In the entries below, find every line with "scissors" and copy it.

◆ Entries supplied
══════
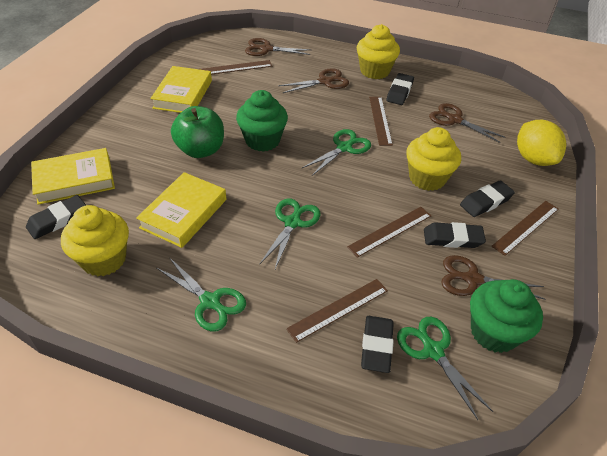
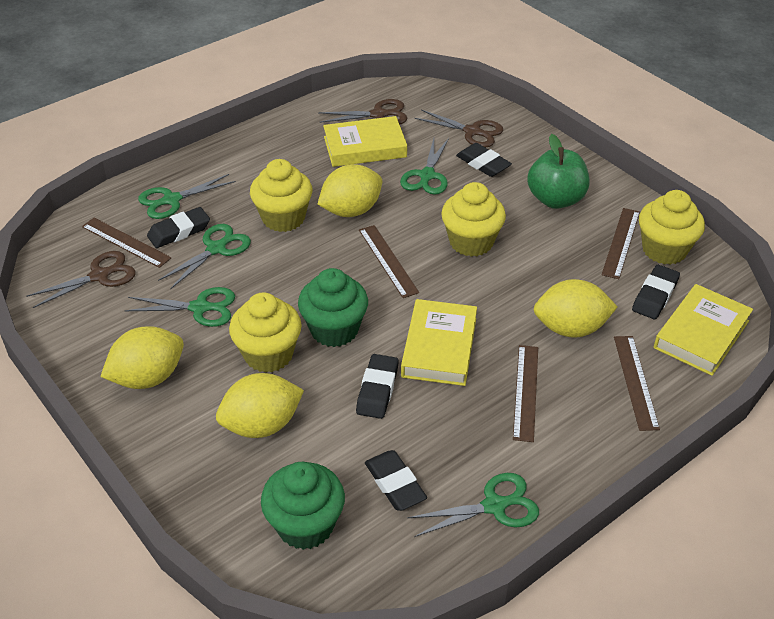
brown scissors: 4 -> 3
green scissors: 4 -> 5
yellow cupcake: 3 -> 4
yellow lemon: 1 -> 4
══════
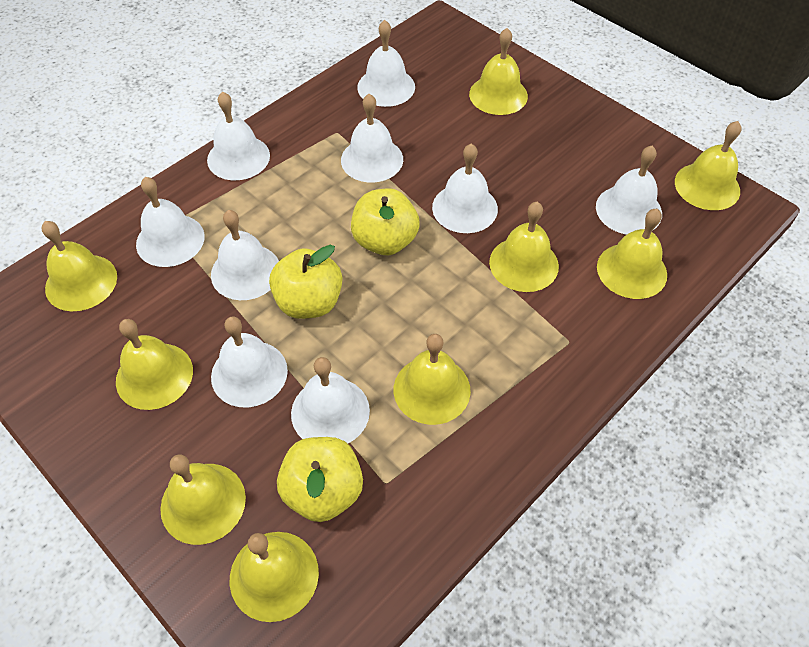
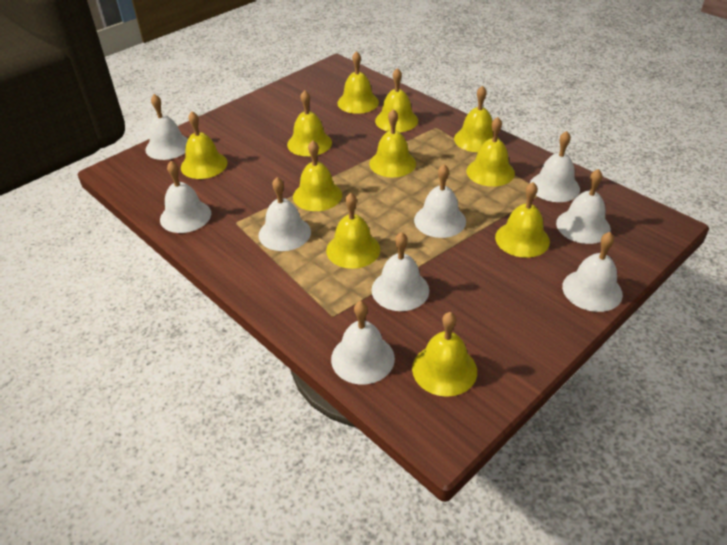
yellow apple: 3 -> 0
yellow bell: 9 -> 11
══════
◆ Output of the task
brown scissors: 4 -> 3
green scissors: 4 -> 5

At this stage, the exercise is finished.